Change listing data
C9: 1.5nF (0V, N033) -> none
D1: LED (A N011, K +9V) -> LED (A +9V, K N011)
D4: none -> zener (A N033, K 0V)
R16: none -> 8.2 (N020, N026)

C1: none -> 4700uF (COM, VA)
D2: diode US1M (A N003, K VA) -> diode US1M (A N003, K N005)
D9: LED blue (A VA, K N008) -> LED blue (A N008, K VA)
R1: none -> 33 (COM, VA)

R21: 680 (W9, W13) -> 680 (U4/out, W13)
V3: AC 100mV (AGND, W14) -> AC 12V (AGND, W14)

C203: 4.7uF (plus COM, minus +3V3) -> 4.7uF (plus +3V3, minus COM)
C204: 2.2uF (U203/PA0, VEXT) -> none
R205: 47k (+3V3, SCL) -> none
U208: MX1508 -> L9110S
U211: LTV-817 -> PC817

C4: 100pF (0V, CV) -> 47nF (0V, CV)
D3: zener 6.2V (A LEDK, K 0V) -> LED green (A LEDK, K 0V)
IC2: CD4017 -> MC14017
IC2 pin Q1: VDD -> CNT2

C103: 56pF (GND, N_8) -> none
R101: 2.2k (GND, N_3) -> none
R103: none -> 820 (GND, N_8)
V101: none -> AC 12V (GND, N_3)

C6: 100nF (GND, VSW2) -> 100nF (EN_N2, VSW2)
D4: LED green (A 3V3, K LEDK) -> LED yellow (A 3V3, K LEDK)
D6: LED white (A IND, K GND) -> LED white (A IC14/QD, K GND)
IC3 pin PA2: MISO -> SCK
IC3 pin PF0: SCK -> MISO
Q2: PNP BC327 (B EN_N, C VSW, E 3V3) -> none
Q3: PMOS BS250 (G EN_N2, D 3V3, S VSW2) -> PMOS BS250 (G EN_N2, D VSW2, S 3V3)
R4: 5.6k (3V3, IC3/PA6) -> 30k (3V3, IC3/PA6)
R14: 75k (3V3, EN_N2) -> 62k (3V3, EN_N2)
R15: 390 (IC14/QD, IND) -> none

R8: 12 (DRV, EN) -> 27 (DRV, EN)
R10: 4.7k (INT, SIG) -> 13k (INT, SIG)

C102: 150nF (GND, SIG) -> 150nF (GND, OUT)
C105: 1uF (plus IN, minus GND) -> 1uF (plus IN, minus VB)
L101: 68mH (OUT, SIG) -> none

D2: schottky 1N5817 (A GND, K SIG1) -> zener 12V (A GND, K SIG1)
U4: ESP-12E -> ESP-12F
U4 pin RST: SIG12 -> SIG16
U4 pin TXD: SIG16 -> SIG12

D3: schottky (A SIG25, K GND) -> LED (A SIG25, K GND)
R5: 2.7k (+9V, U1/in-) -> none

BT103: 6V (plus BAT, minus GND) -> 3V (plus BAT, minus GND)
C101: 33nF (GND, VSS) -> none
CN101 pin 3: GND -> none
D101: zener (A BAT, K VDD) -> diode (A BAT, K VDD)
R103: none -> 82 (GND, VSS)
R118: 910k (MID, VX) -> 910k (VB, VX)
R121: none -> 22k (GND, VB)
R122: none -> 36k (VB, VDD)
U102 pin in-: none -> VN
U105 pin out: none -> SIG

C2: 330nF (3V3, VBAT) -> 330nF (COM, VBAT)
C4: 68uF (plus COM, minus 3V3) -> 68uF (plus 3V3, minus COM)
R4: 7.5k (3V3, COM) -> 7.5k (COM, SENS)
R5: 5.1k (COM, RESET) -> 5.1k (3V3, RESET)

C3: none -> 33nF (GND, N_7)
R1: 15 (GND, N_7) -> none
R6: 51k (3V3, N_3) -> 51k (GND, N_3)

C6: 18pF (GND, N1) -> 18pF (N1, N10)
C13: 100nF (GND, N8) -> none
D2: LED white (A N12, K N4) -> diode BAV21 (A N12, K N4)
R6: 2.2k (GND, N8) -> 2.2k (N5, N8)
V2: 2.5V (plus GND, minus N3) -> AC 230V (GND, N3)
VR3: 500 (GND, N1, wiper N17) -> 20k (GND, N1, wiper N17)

WORK REQUEST: Going through the entries above, count the lines that have the word "MISO" and state that count alone.

EXERCISE RESPONSE: 2